• Your task: Which lines run from the one containing "none -> orange 1x1 brick [47,308,74,335]" to the end of the records? Write them out exactly, both ends included, and nothing else.

• Items from a dataset:
'''
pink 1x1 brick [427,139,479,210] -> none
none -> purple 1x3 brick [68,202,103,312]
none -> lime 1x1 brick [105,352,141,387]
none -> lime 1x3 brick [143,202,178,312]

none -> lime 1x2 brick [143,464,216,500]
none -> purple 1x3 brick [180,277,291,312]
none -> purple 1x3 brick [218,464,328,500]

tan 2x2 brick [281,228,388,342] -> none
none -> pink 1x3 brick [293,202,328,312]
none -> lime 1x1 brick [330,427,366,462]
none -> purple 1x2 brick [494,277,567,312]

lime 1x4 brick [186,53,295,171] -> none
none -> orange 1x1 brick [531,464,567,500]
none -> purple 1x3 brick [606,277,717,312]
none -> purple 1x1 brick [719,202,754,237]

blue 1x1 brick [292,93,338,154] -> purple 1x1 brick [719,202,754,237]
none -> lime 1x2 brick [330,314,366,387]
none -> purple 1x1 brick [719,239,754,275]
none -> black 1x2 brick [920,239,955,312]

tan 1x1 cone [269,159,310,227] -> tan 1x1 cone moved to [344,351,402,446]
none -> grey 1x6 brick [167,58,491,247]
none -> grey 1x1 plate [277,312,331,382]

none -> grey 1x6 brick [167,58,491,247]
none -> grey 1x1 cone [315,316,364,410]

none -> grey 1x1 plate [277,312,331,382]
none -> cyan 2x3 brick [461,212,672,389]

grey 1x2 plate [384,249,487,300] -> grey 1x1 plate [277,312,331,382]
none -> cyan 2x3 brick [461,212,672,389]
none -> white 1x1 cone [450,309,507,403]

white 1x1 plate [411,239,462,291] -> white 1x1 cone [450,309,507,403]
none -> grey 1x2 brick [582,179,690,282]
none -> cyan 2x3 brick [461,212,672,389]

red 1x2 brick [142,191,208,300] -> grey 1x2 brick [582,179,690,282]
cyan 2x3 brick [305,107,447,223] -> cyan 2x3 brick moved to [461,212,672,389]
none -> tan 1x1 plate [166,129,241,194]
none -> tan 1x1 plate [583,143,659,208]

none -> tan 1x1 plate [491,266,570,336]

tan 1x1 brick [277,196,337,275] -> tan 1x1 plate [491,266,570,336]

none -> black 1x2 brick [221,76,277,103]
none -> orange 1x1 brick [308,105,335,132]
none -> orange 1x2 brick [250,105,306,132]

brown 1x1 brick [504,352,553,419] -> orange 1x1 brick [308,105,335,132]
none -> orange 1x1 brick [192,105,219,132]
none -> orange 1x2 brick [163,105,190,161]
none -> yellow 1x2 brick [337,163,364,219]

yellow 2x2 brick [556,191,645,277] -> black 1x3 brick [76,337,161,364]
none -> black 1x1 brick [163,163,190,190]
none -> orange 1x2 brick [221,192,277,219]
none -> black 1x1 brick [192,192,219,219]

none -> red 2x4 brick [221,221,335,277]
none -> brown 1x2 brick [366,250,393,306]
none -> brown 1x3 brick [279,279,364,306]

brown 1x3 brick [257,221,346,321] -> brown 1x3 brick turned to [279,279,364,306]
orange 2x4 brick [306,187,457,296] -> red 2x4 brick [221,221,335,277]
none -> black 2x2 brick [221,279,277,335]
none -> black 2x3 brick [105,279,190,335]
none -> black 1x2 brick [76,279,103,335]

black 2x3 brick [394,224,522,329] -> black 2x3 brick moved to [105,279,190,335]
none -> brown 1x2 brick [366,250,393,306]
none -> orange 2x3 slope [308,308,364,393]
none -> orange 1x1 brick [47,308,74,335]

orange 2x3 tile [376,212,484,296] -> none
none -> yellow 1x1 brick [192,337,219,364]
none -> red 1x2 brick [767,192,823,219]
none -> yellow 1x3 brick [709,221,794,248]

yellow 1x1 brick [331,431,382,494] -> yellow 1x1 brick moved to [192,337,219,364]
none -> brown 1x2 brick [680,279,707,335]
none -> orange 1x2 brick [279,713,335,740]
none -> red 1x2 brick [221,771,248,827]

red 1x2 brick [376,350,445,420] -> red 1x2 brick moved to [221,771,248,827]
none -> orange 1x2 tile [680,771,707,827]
'''
• Response to the task:
none -> orange 1x1 brick [47,308,74,335]

orange 2x3 tile [376,212,484,296] -> none
none -> yellow 1x1 brick [192,337,219,364]
none -> red 1x2 brick [767,192,823,219]
none -> yellow 1x3 brick [709,221,794,248]

yellow 1x1 brick [331,431,382,494] -> yellow 1x1 brick moved to [192,337,219,364]
none -> brown 1x2 brick [680,279,707,335]
none -> orange 1x2 brick [279,713,335,740]
none -> red 1x2 brick [221,771,248,827]

red 1x2 brick [376,350,445,420] -> red 1x2 brick moved to [221,771,248,827]
none -> orange 1x2 tile [680,771,707,827]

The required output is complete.